WHAT NEEDS TO BE DONE »
In the listing below, print exactly the lines between the line holding "(308, 275) = (463, 343): turquoise" and the line holding "(585, 453) = (755, 63): blue", inclusive, and no more.

STUDY MATERIAL »

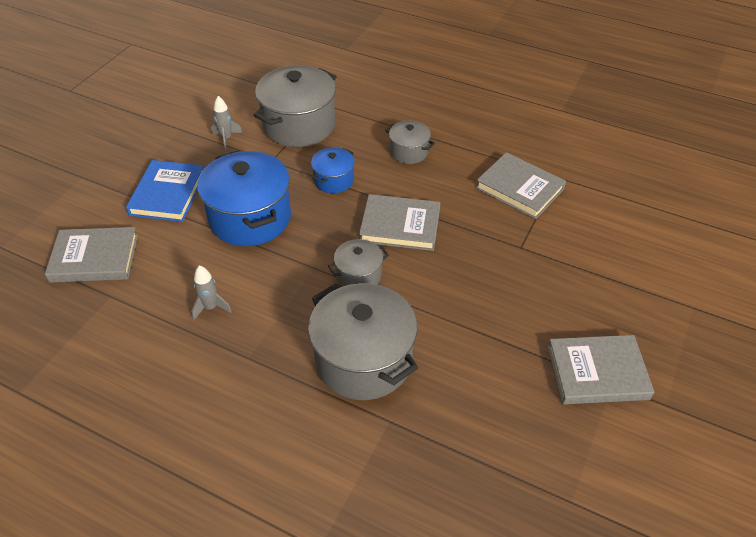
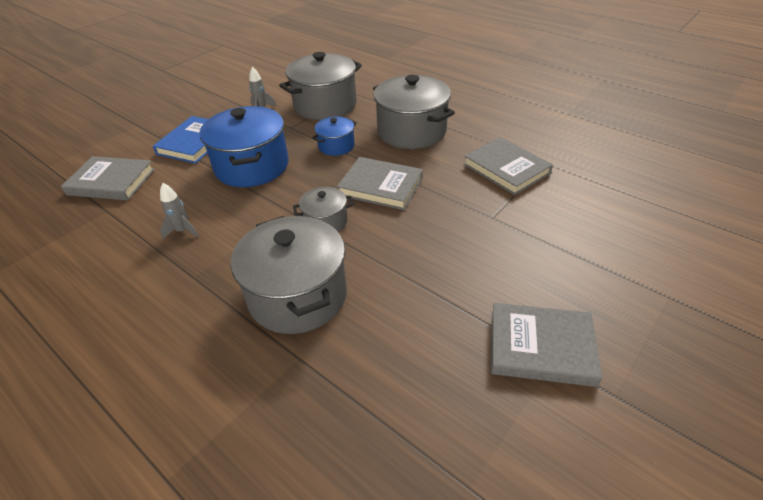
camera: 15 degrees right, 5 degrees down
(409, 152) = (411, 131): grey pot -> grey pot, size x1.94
==
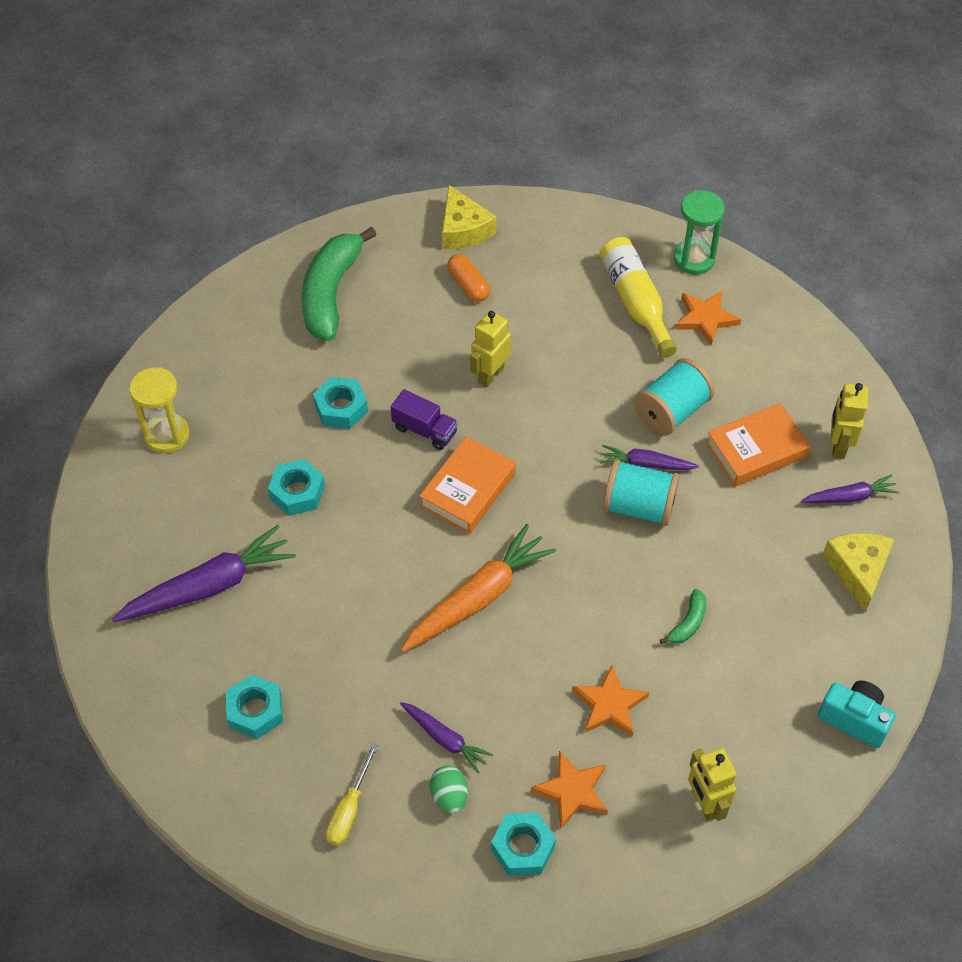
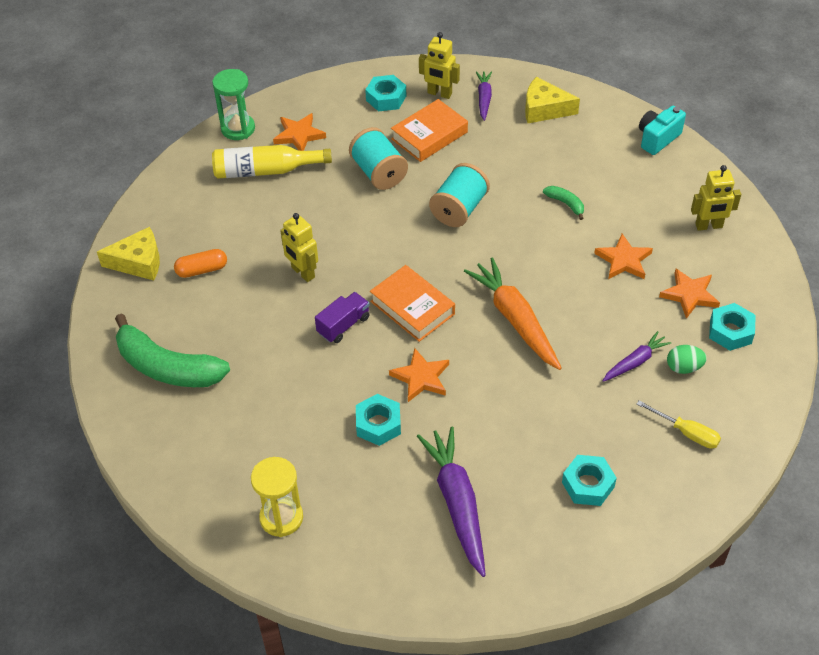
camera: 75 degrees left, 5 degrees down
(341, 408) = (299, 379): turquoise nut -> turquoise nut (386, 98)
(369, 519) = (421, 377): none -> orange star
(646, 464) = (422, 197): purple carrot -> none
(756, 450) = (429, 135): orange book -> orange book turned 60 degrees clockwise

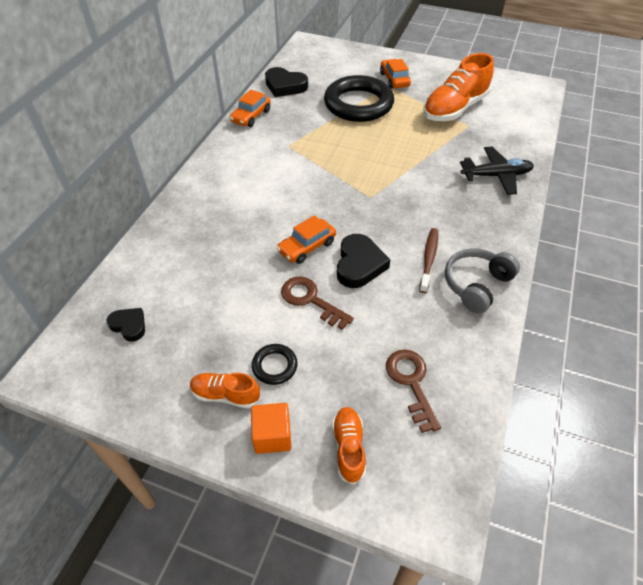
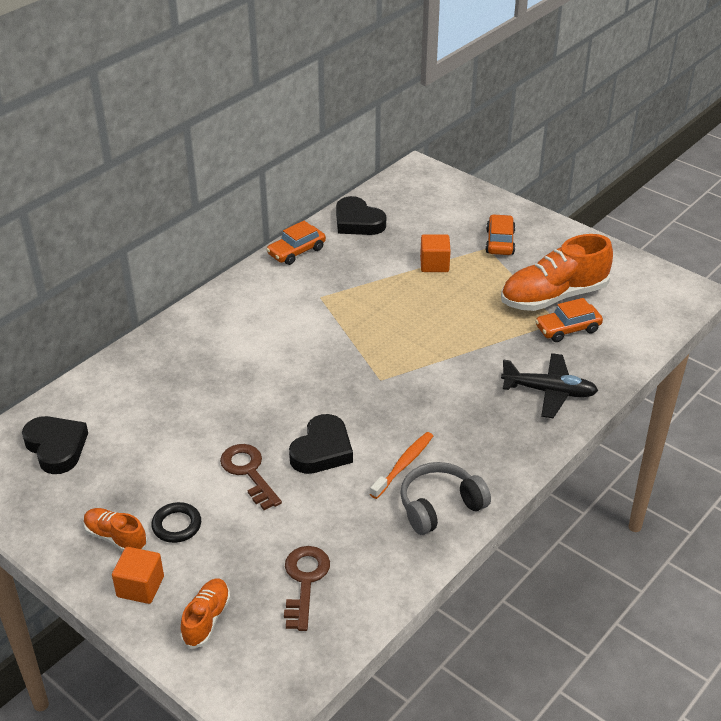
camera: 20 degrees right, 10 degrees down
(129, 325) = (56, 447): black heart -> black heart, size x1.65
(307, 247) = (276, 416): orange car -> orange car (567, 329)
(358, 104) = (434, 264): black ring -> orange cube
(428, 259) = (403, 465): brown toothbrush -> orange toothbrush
==
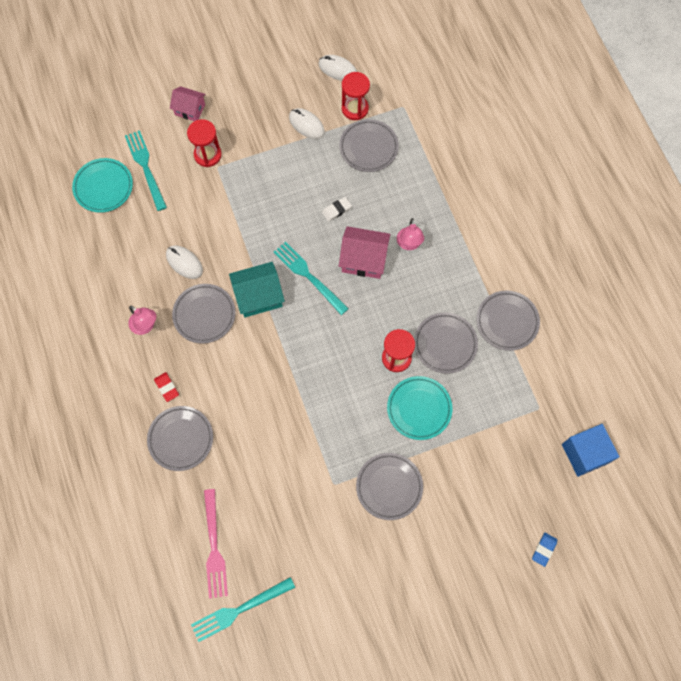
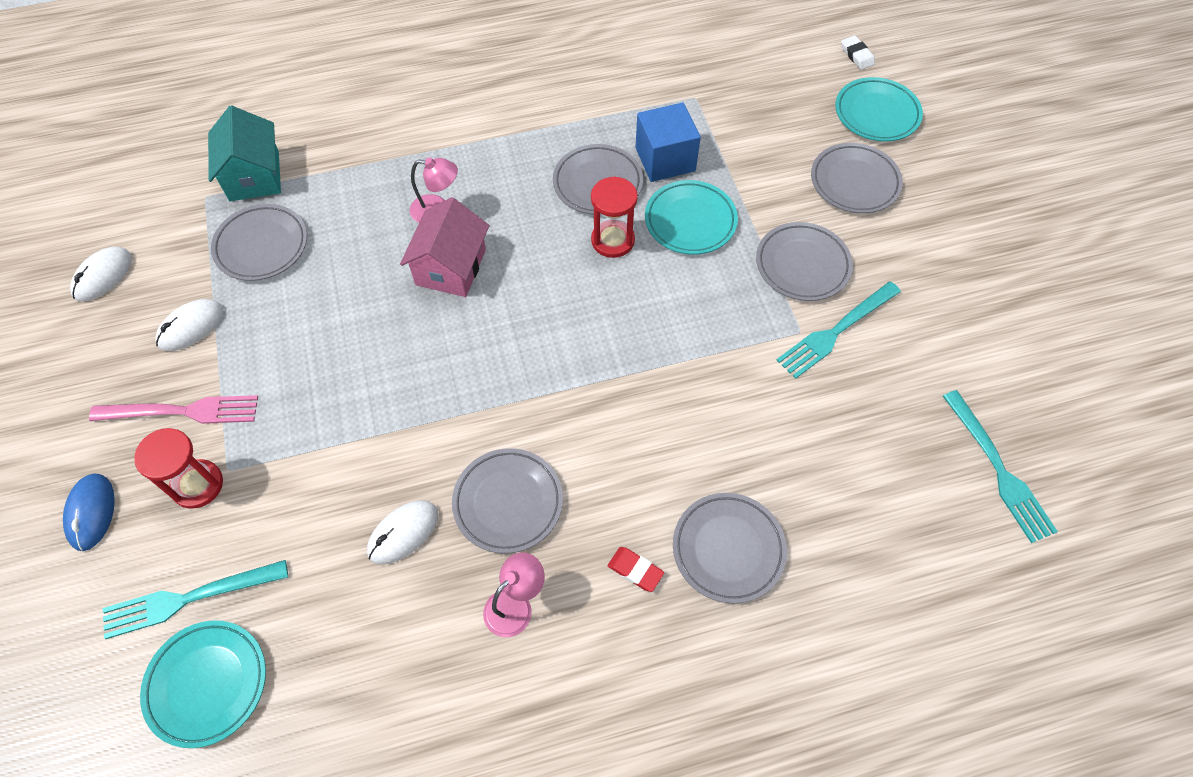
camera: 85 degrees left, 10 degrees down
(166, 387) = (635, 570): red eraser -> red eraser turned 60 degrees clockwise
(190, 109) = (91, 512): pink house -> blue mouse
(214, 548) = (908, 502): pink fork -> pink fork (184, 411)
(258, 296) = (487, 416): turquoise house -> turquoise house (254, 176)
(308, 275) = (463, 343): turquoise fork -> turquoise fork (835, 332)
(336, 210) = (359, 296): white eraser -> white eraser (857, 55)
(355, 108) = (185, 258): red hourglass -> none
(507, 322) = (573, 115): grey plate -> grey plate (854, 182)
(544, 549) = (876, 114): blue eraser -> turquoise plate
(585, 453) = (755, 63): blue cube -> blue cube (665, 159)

OUTPUT OF THE EXERCISE »
(308, 275) = (463, 343): turquoise fork -> turquoise fork (835, 332)
(336, 210) = (359, 296): white eraser -> white eraser (857, 55)
(355, 108) = (185, 258): red hourglass -> none
(507, 322) = (573, 115): grey plate -> grey plate (854, 182)
(544, 549) = (876, 114): blue eraser -> turquoise plate
(585, 453) = (755, 63): blue cube -> blue cube (665, 159)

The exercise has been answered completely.